_TASK GOAL_
Beginning at the line that contains "IMU3 pin SDA: none -> D26", output each line exactly through the end of the records, and drop any pictures.

_AVAILABLE RECORDS_
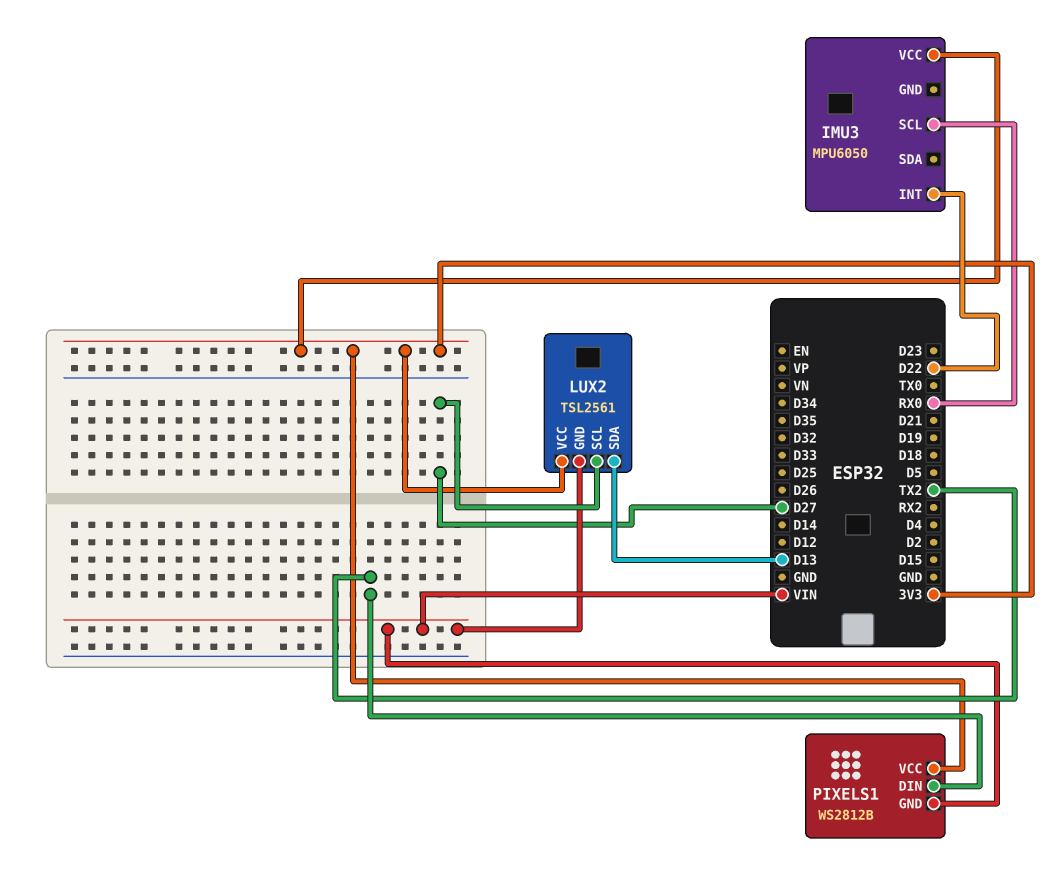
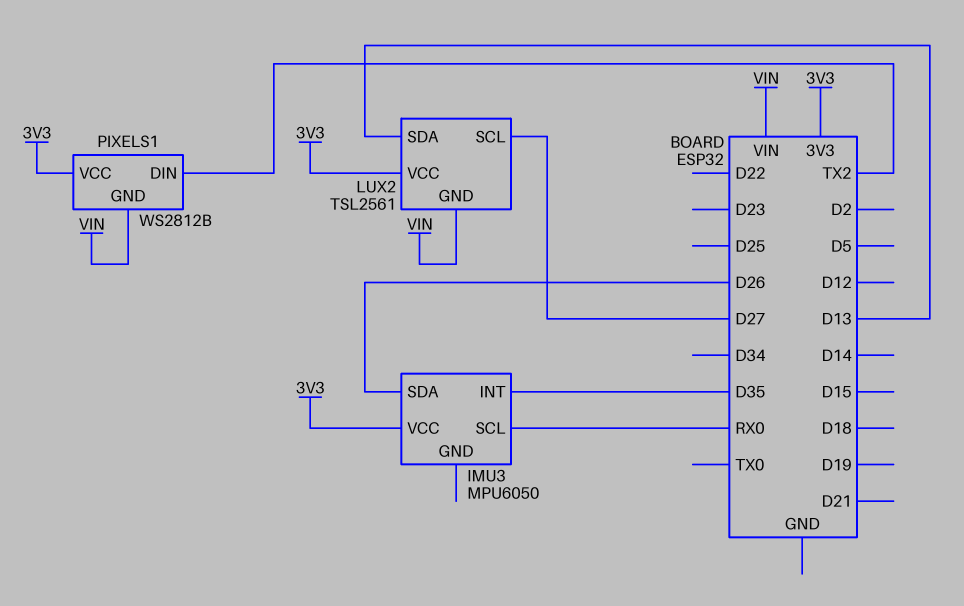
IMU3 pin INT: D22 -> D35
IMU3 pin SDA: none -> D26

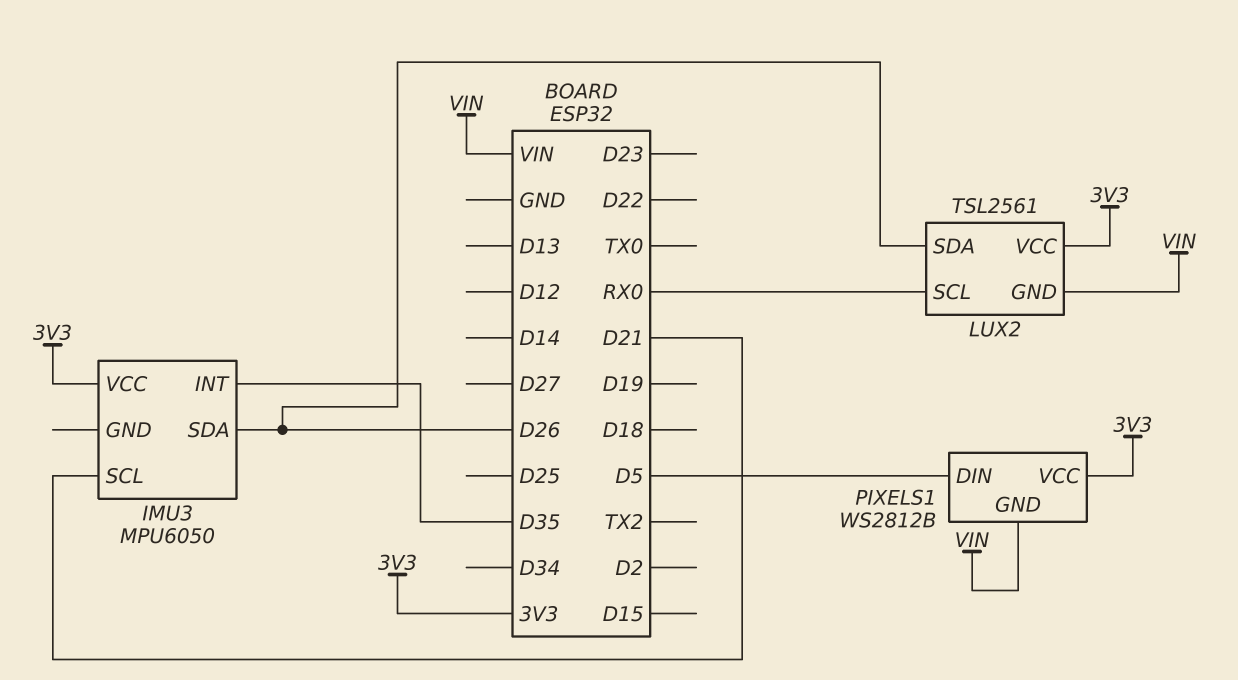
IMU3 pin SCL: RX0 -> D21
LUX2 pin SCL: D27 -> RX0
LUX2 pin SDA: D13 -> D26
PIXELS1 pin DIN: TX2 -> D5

_RESPONSE AREA_
IMU3 pin SDA: none -> D26

IMU3 pin SCL: RX0 -> D21
LUX2 pin SCL: D27 -> RX0
LUX2 pin SDA: D13 -> D26
PIXELS1 pin DIN: TX2 -> D5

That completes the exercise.